(Change detection data)

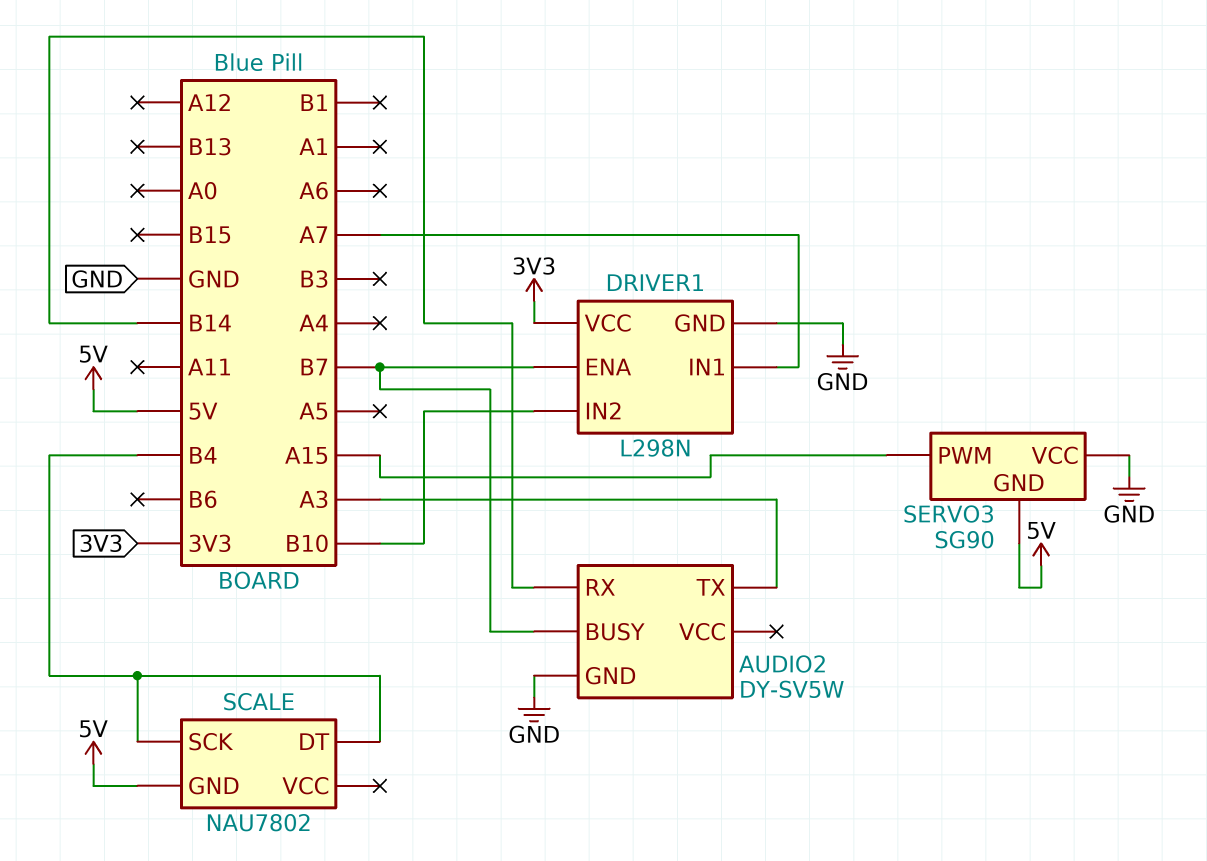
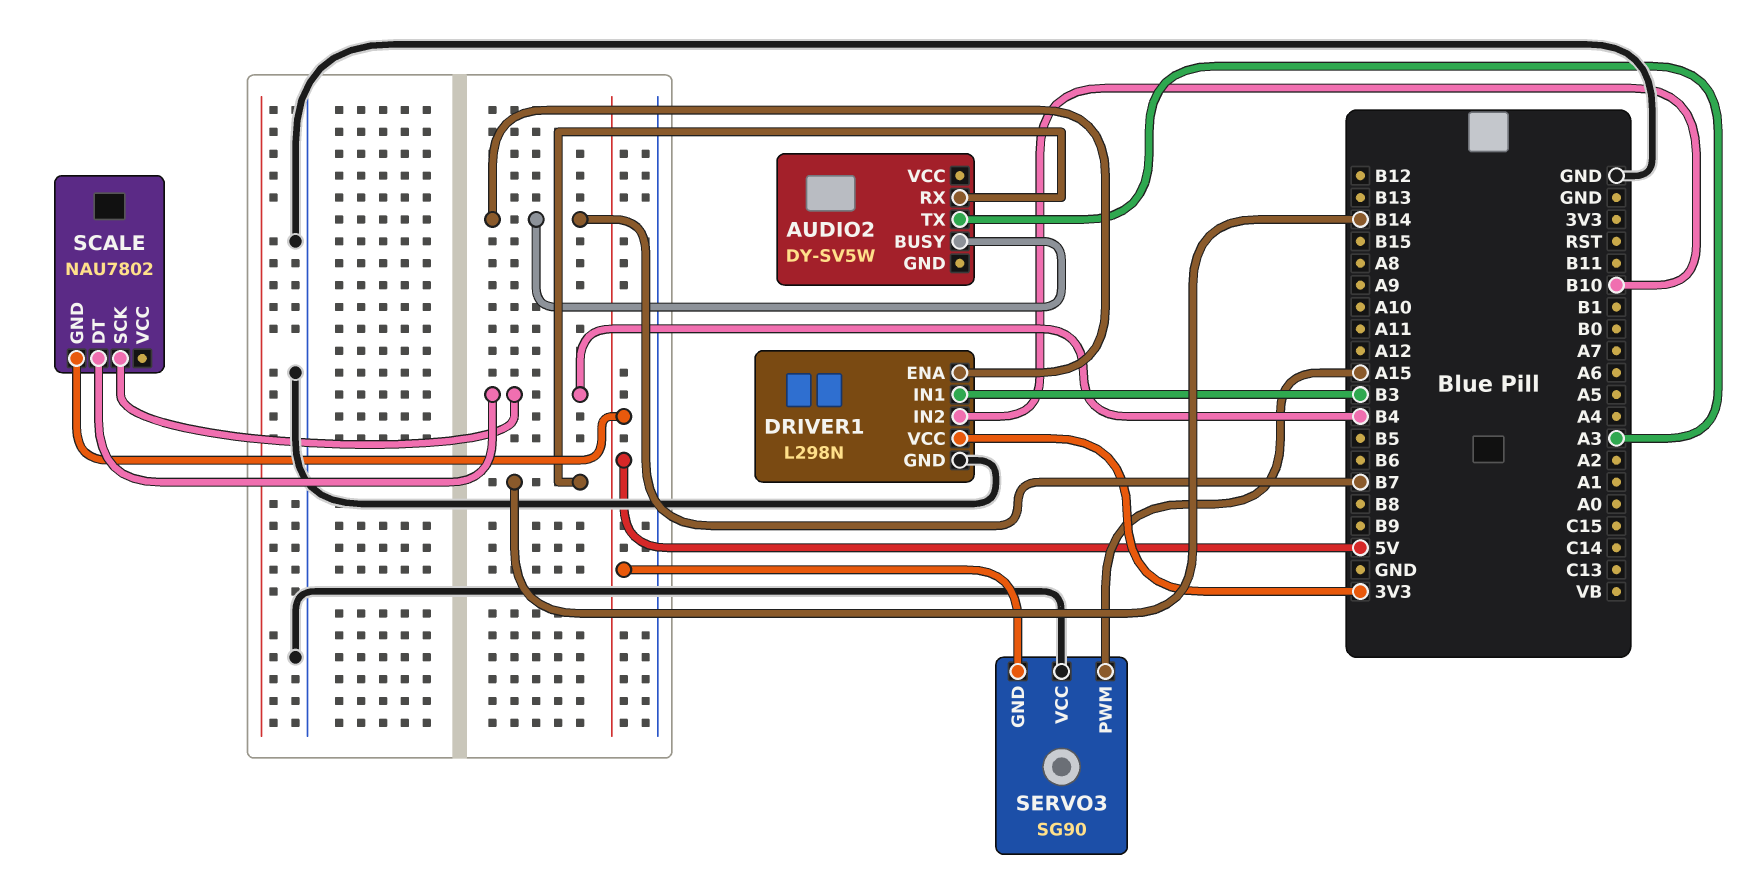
AUDIO2 pin GND: GND -> none
DRIVER1 pin IN1: A7 -> B3

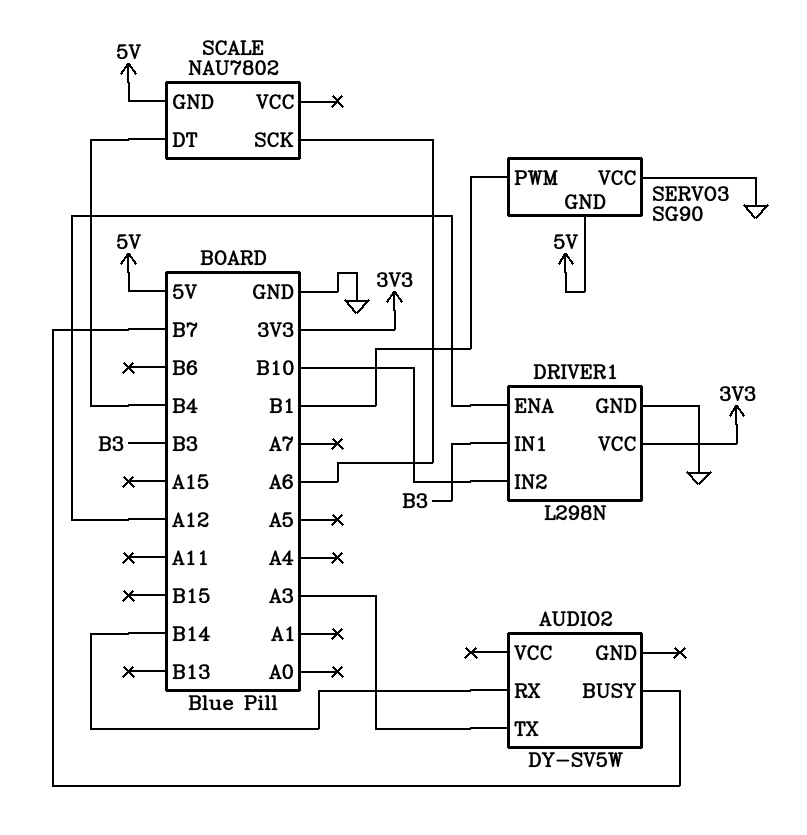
DRIVER1 pin ENA: B7 -> A12
SCALE pin SCK: B4 -> A6
SERVO3 pin PWM: A15 -> B1

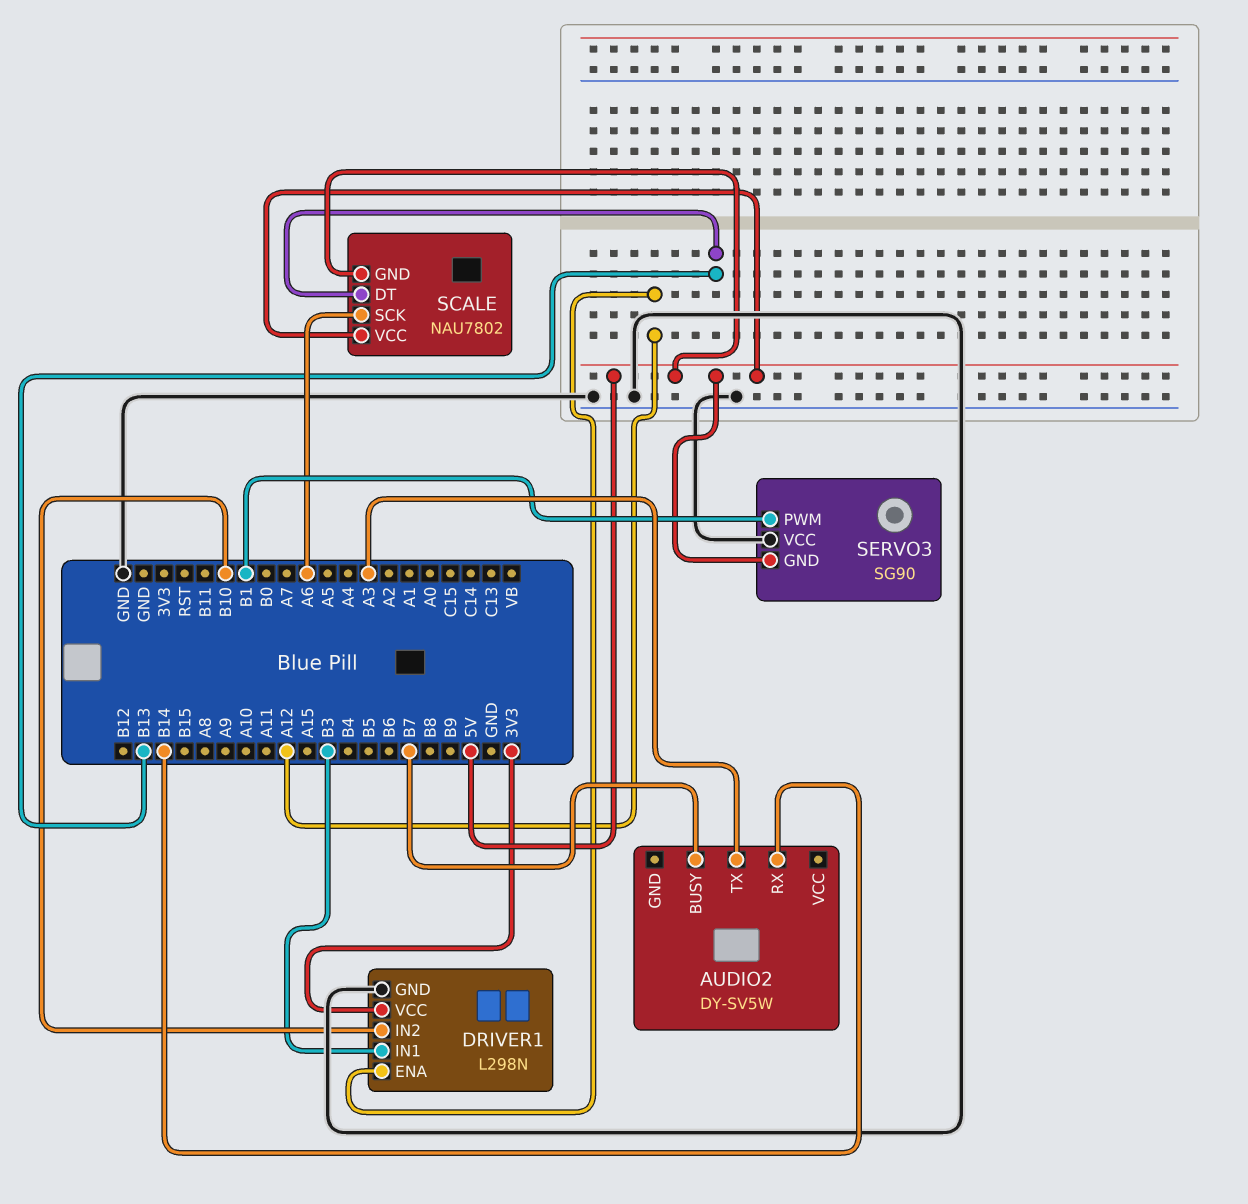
SCALE pin DT: B4 -> B13
SCALE pin VCC: none -> 5V

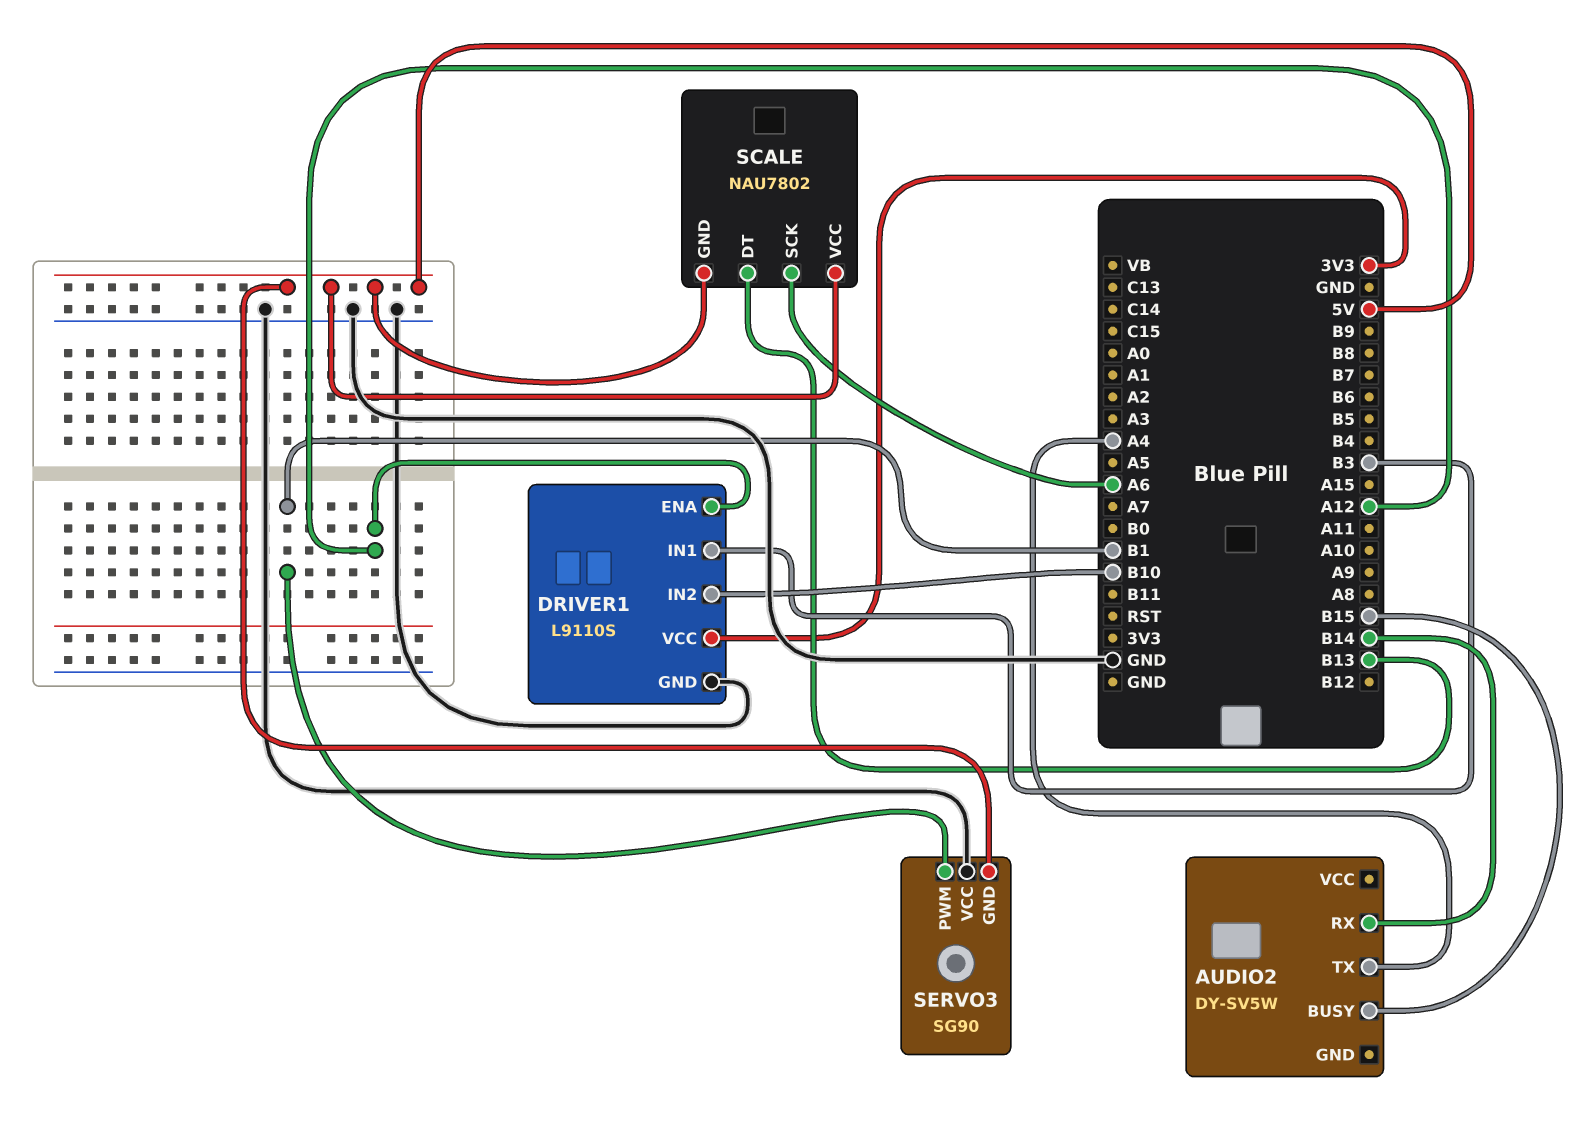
AUDIO2 pin BUSY: B7 -> B15
AUDIO2 pin TX: A3 -> A4
DRIVER1: L298N -> L9110S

Action item
Restate the data word for word and exclude every picture.

Response area
AUDIO2 pin GND: GND -> none
DRIVER1 pin IN1: A7 -> B3

DRIVER1 pin ENA: B7 -> A12
SCALE pin SCK: B4 -> A6
SERVO3 pin PWM: A15 -> B1

SCALE pin DT: B4 -> B13
SCALE pin VCC: none -> 5V

AUDIO2 pin BUSY: B7 -> B15
AUDIO2 pin TX: A3 -> A4
DRIVER1: L298N -> L9110S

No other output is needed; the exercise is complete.